§ **Assignment**: Could you set down exactly the lines of the data below, starting at the one that holds "V1: 5V (plus" and ending at the one that holds "D206: schottky (A", both included, and only those?

§ **The data**:

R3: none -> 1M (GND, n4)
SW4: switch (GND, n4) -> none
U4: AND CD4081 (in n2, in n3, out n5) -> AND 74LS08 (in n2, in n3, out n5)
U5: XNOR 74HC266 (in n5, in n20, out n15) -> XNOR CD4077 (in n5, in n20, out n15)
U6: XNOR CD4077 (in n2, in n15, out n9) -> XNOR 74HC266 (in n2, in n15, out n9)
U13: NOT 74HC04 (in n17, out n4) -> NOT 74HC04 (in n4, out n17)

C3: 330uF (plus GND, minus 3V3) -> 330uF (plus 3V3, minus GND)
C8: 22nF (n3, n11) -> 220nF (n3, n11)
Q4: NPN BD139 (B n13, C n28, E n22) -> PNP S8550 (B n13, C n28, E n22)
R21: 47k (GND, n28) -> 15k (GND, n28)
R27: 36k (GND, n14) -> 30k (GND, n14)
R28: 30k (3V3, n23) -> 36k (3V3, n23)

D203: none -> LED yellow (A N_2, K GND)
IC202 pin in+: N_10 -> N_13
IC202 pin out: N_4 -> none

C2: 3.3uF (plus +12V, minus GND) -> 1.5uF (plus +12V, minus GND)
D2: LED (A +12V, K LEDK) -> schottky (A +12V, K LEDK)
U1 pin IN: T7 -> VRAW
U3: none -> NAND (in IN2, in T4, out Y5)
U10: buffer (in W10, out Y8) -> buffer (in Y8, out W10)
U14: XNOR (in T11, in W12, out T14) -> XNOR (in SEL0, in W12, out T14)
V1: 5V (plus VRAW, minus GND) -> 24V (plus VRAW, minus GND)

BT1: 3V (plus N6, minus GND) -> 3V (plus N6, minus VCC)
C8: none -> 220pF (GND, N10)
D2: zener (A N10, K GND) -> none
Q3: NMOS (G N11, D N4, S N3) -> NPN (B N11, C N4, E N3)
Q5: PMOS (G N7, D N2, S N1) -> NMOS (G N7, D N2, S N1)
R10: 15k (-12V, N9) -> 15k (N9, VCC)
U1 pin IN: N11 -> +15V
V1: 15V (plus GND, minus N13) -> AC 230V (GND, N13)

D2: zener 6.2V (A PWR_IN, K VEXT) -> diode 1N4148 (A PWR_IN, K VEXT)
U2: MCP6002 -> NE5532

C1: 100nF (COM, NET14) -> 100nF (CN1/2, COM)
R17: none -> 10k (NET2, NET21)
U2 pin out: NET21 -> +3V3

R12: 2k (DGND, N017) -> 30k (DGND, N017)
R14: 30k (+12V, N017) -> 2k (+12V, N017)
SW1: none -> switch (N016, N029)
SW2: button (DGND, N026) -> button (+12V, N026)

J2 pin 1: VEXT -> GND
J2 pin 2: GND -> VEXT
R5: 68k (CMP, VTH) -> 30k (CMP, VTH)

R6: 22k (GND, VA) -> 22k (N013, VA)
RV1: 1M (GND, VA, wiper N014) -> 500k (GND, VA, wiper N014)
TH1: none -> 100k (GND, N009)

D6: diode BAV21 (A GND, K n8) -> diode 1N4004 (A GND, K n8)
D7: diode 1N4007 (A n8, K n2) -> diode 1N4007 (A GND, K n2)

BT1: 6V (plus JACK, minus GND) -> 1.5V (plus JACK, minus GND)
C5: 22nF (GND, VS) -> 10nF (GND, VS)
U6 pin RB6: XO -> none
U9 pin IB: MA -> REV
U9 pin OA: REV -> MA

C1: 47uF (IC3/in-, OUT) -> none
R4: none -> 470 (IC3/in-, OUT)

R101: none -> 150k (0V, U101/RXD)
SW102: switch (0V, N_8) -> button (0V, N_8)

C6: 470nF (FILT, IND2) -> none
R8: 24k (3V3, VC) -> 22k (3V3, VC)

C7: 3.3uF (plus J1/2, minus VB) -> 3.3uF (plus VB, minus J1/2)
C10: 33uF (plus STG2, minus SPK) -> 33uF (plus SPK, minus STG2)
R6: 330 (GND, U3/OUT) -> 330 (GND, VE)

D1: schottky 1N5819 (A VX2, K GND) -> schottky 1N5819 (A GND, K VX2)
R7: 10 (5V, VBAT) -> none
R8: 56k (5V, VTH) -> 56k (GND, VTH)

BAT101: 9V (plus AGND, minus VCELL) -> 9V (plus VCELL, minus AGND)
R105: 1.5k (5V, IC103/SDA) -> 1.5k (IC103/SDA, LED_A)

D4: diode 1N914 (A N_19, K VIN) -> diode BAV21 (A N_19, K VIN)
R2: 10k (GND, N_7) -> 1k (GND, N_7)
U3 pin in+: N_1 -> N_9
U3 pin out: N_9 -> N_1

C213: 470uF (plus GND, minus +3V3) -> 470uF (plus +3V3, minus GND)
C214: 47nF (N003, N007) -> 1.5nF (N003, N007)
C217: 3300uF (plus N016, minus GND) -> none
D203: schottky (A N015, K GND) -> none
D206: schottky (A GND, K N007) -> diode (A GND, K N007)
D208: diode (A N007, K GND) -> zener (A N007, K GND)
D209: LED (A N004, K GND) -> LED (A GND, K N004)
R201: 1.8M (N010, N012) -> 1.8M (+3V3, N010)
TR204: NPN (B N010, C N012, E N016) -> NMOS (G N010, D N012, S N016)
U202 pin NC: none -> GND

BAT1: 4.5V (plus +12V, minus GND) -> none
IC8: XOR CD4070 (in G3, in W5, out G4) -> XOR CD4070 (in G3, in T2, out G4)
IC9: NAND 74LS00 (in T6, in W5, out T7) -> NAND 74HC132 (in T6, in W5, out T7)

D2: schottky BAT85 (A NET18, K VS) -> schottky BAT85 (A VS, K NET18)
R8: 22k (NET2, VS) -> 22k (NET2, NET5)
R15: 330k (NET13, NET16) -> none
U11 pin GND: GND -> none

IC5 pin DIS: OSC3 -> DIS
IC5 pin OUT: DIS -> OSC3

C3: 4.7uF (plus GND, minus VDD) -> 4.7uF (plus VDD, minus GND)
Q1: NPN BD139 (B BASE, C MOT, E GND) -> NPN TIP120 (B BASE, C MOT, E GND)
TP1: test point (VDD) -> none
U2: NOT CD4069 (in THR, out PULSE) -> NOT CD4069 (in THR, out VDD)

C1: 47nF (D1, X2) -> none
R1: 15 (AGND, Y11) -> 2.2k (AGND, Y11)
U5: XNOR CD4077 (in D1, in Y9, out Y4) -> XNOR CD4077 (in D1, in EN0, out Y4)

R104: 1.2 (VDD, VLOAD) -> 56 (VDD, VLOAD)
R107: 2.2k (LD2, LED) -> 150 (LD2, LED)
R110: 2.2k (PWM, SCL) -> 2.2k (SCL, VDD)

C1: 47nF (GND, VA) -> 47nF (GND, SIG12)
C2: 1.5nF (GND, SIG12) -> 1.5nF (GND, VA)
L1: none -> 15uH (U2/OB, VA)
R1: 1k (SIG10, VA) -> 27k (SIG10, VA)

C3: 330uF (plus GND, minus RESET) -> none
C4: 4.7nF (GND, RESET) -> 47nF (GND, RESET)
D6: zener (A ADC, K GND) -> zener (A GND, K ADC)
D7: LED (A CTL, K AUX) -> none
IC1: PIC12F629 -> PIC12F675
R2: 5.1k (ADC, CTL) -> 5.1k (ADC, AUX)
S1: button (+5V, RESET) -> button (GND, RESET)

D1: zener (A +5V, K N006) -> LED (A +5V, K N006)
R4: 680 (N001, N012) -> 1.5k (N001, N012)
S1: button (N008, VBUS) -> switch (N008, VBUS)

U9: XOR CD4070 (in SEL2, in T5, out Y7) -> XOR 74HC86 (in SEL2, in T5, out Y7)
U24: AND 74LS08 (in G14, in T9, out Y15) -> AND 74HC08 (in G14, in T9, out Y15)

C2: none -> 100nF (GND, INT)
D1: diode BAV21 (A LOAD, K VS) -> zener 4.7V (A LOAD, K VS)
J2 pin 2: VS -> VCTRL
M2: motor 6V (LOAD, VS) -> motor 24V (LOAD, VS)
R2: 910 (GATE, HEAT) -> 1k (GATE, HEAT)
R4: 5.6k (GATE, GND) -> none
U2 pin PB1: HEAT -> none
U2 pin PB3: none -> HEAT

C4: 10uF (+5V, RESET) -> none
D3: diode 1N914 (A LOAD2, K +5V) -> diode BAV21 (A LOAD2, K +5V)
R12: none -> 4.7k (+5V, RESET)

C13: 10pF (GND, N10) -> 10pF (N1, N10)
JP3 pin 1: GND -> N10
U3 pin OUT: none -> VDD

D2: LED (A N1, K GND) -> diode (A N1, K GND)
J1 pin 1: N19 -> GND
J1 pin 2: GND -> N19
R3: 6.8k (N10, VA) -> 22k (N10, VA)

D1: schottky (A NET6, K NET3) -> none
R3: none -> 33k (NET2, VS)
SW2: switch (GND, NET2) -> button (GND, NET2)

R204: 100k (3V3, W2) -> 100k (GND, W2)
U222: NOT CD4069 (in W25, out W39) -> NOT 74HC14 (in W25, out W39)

§ **Answer area**:
V1: 5V (plus VRAW, minus GND) -> 24V (plus VRAW, minus GND)

BT1: 3V (plus N6, minus GND) -> 3V (plus N6, minus VCC)
C8: none -> 220pF (GND, N10)
D2: zener (A N10, K GND) -> none
Q3: NMOS (G N11, D N4, S N3) -> NPN (B N11, C N4, E N3)
Q5: PMOS (G N7, D N2, S N1) -> NMOS (G N7, D N2, S N1)
R10: 15k (-12V, N9) -> 15k (N9, VCC)
U1 pin IN: N11 -> +15V
V1: 15V (plus GND, minus N13) -> AC 230V (GND, N13)

D2: zener 6.2V (A PWR_IN, K VEXT) -> diode 1N4148 (A PWR_IN, K VEXT)
U2: MCP6002 -> NE5532

C1: 100nF (COM, NET14) -> 100nF (CN1/2, COM)
R17: none -> 10k (NET2, NET21)
U2 pin out: NET21 -> +3V3

R12: 2k (DGND, N017) -> 30k (DGND, N017)
R14: 30k (+12V, N017) -> 2k (+12V, N017)
SW1: none -> switch (N016, N029)
SW2: button (DGND, N026) -> button (+12V, N026)

J2 pin 1: VEXT -> GND
J2 pin 2: GND -> VEXT
R5: 68k (CMP, VTH) -> 30k (CMP, VTH)

R6: 22k (GND, VA) -> 22k (N013, VA)
RV1: 1M (GND, VA, wiper N014) -> 500k (GND, VA, wiper N014)
TH1: none -> 100k (GND, N009)

D6: diode BAV21 (A GND, K n8) -> diode 1N4004 (A GND, K n8)
D7: diode 1N4007 (A n8, K n2) -> diode 1N4007 (A GND, K n2)

BT1: 6V (plus JACK, minus GND) -> 1.5V (plus JACK, minus GND)
C5: 22nF (GND, VS) -> 10nF (GND, VS)
U6 pin RB6: XO -> none
U9 pin IB: MA -> REV
U9 pin OA: REV -> MA

C1: 47uF (IC3/in-, OUT) -> none
R4: none -> 470 (IC3/in-, OUT)

R101: none -> 150k (0V, U101/RXD)
SW102: switch (0V, N_8) -> button (0V, N_8)

C6: 470nF (FILT, IND2) -> none
R8: 24k (3V3, VC) -> 22k (3V3, VC)

C7: 3.3uF (plus J1/2, minus VB) -> 3.3uF (plus VB, minus J1/2)
C10: 33uF (plus STG2, minus SPK) -> 33uF (plus SPK, minus STG2)
R6: 330 (GND, U3/OUT) -> 330 (GND, VE)

D1: schottky 1N5819 (A VX2, K GND) -> schottky 1N5819 (A GND, K VX2)
R7: 10 (5V, VBAT) -> none
R8: 56k (5V, VTH) -> 56k (GND, VTH)

BAT101: 9V (plus AGND, minus VCELL) -> 9V (plus VCELL, minus AGND)
R105: 1.5k (5V, IC103/SDA) -> 1.5k (IC103/SDA, LED_A)

D4: diode 1N914 (A N_19, K VIN) -> diode BAV21 (A N_19, K VIN)
R2: 10k (GND, N_7) -> 1k (GND, N_7)
U3 pin in+: N_1 -> N_9
U3 pin out: N_9 -> N_1

C213: 470uF (plus GND, minus +3V3) -> 470uF (plus +3V3, minus GND)
C214: 47nF (N003, N007) -> 1.5nF (N003, N007)
C217: 3300uF (plus N016, minus GND) -> none
D203: schottky (A N015, K GND) -> none
D206: schottky (A GND, K N007) -> diode (A GND, K N007)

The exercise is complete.